**What to work on**
In the material below, find all lines with the string "left" and copy them.

===== Provided material

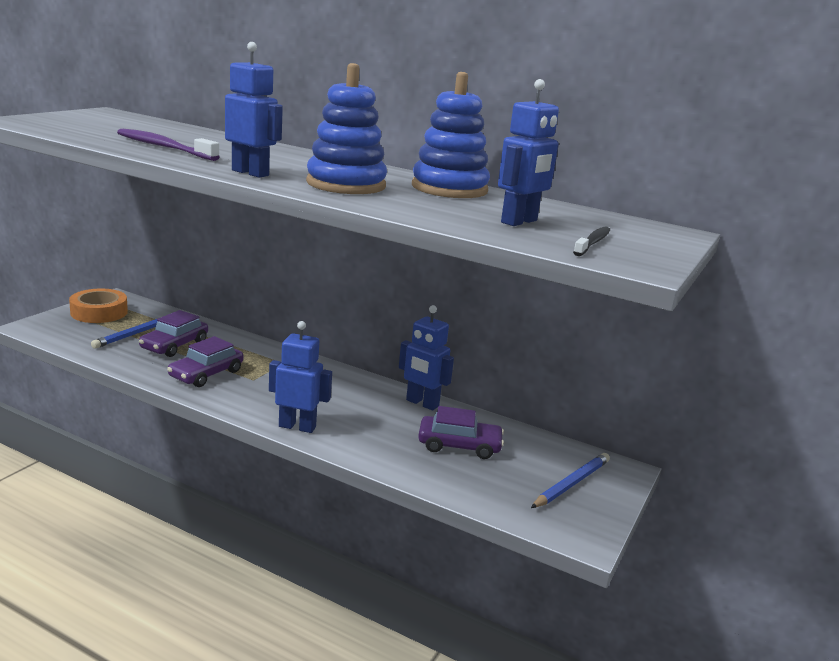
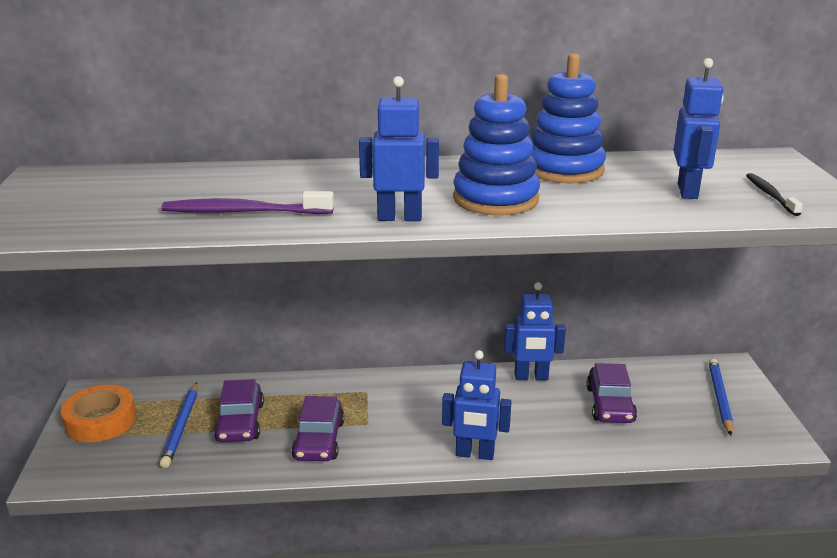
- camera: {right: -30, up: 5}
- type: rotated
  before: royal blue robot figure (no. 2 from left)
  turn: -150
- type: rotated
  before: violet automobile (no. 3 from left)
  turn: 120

==========

**Answer**
  before: royal blue robot figure (no. 2 from left)
  before: violet automobile (no. 3 from left)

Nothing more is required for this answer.